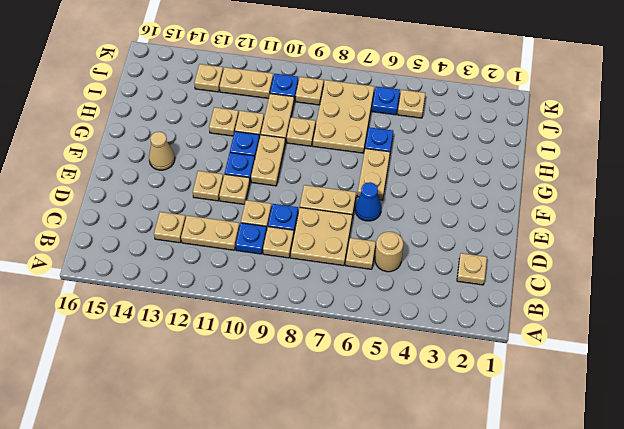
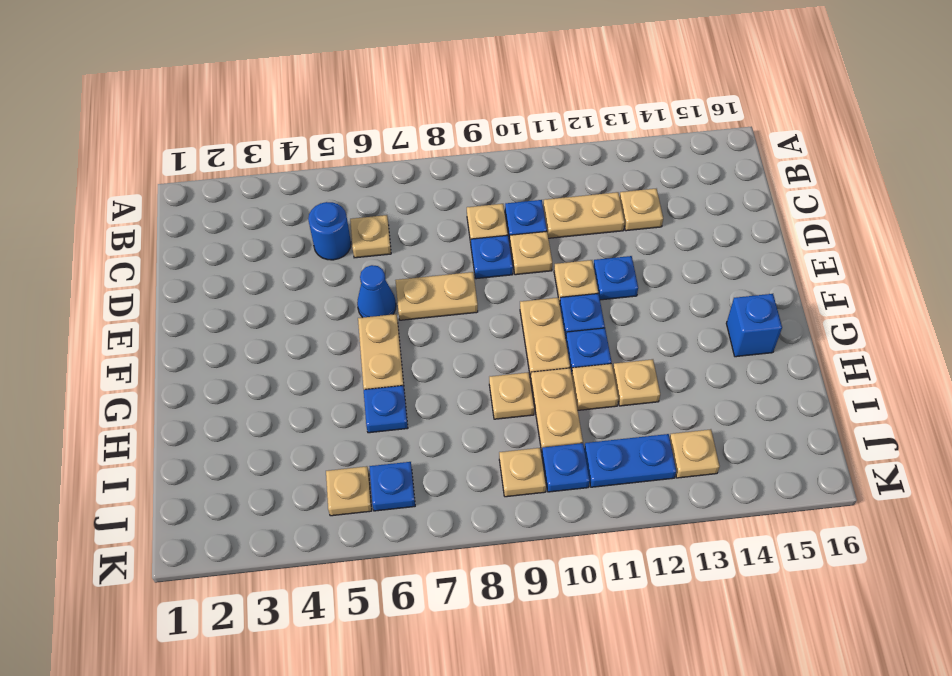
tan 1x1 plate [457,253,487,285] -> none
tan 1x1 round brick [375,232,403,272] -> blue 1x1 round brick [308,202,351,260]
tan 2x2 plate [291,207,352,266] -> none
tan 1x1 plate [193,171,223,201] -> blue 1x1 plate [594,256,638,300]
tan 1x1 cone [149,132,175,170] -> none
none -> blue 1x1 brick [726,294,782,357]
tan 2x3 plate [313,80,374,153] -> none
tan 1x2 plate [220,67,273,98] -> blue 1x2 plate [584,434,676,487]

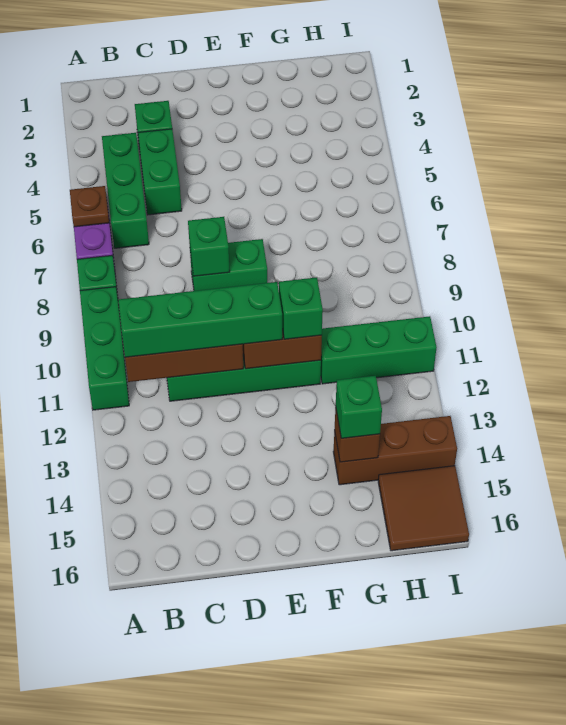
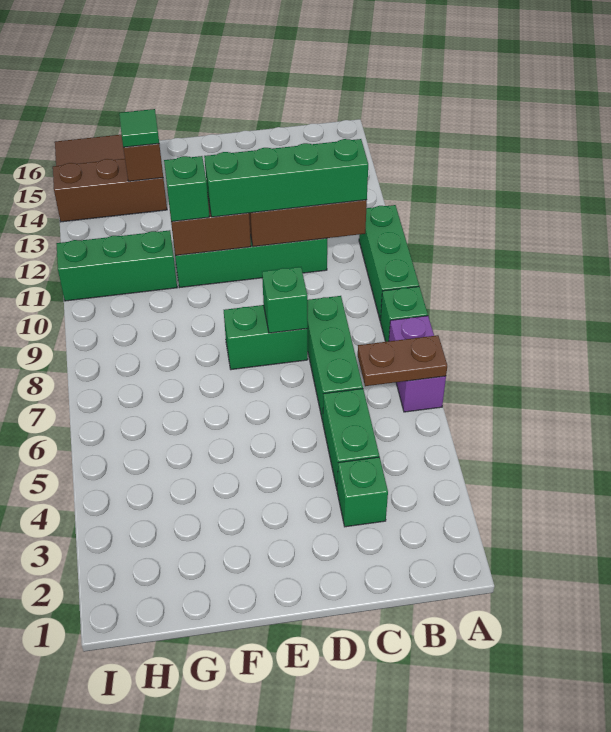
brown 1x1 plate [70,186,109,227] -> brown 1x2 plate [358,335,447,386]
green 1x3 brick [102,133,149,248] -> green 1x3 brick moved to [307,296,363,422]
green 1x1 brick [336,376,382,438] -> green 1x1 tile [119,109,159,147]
+ + + +
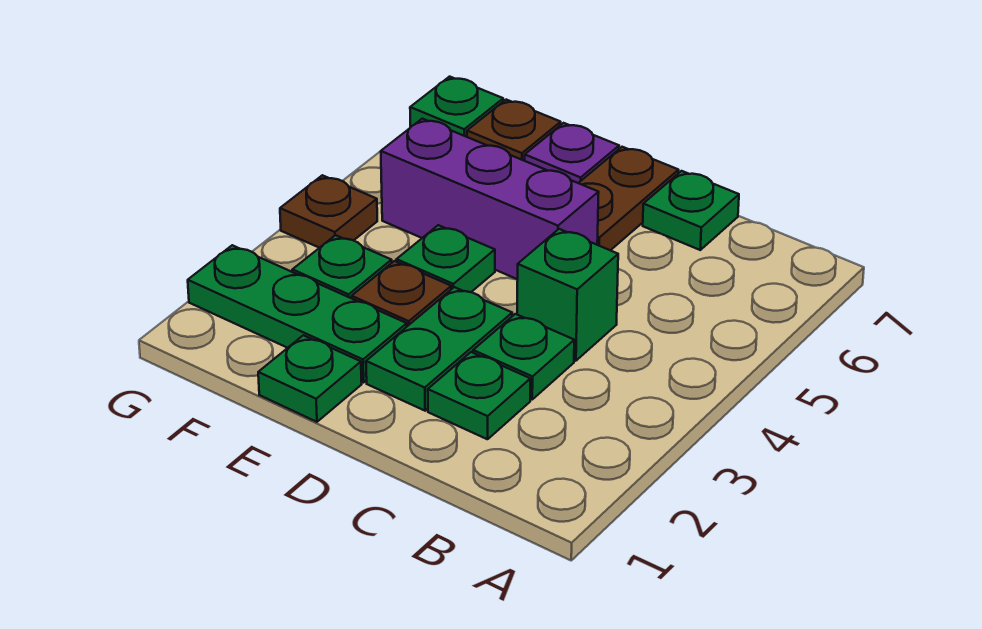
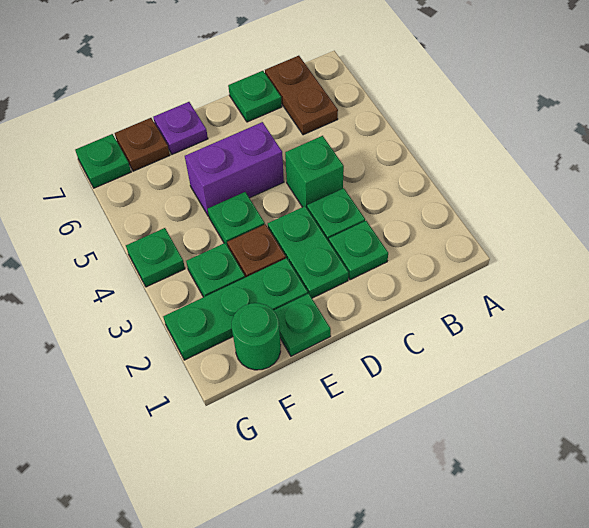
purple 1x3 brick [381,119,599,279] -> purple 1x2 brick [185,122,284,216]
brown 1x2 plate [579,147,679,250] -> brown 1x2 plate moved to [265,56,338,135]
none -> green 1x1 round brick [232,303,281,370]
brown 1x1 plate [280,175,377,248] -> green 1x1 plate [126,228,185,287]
+ + + +
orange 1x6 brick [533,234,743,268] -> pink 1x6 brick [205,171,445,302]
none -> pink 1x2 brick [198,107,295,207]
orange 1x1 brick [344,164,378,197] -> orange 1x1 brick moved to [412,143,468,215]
+ + + +
= Directions for this task =
What lines of the preceding data include the string "orange"? Pull them out.

= Answer box =
orange 1x6 brick [533,234,743,268] -> pink 1x6 brick [205,171,445,302]
orange 1x1 brick [344,164,378,197] -> orange 1x1 brick moved to [412,143,468,215]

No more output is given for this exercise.